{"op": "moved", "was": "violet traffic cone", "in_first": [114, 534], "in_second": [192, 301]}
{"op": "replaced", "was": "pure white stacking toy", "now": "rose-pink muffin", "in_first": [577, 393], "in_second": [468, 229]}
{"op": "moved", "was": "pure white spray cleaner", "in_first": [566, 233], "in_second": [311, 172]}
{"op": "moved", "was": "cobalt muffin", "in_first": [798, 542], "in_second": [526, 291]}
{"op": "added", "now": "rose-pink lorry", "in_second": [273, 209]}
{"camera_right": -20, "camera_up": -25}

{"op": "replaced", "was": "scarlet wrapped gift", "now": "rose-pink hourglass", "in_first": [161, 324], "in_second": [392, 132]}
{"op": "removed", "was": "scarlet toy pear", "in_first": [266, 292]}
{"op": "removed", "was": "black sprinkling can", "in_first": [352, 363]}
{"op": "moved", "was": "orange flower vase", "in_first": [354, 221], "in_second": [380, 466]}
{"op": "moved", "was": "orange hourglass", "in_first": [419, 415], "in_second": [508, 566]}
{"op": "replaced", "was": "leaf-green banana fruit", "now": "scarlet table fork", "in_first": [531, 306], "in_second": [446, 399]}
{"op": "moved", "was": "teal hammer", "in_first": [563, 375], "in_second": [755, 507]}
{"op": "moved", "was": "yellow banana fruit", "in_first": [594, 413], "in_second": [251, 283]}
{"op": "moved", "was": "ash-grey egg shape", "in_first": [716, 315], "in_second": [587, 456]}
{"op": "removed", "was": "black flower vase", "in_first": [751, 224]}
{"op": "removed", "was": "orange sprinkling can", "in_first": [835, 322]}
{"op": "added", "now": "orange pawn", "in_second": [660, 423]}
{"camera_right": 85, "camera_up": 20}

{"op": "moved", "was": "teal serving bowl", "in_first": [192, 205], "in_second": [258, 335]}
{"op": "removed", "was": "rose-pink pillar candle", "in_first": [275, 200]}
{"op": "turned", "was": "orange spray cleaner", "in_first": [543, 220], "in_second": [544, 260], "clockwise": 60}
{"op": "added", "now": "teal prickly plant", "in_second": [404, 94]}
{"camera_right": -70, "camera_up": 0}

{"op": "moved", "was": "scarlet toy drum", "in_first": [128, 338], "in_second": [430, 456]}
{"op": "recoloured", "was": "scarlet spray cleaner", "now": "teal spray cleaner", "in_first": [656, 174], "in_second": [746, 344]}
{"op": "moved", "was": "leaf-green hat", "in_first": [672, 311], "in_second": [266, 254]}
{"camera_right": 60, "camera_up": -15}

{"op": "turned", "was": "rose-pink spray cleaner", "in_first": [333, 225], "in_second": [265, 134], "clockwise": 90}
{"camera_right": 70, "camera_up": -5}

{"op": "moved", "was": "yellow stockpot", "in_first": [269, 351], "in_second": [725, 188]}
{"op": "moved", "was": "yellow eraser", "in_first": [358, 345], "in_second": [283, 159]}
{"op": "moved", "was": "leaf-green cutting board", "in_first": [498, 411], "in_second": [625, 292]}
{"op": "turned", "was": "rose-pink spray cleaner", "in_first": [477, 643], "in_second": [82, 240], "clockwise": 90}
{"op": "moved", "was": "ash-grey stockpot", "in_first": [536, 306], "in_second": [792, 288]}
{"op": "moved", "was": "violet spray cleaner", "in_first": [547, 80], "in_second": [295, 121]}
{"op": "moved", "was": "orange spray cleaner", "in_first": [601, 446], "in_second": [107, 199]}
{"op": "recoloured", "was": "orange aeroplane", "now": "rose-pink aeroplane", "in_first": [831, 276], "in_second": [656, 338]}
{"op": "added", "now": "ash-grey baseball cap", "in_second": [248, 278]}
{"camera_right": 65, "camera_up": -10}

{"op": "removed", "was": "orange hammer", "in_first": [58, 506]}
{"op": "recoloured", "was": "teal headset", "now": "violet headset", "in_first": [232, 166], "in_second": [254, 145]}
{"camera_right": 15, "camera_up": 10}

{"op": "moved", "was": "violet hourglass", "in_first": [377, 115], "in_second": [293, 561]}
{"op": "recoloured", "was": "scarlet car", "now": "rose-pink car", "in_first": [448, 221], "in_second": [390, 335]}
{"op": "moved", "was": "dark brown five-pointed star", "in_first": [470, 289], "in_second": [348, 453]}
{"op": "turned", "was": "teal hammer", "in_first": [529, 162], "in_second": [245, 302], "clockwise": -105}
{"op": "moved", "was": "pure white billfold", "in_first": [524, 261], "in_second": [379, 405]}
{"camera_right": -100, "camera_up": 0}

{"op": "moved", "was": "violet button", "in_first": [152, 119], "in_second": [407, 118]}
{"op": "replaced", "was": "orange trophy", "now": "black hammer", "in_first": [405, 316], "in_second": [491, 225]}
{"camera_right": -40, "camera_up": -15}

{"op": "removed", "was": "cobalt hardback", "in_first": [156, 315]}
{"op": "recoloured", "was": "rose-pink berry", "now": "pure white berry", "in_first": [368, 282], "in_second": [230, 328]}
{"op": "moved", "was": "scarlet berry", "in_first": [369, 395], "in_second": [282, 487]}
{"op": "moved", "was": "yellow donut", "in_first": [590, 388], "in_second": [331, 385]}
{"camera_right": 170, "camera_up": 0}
____
Show each line of the data that contains the string "muffin".

{"op": "replaced", "was": "pure white stacking toy", "now": "rose-pink muffin", "in_first": [577, 393], "in_second": [468, 229]}
{"op": "moved", "was": "cobalt muffin", "in_first": [798, 542], "in_second": [526, 291]}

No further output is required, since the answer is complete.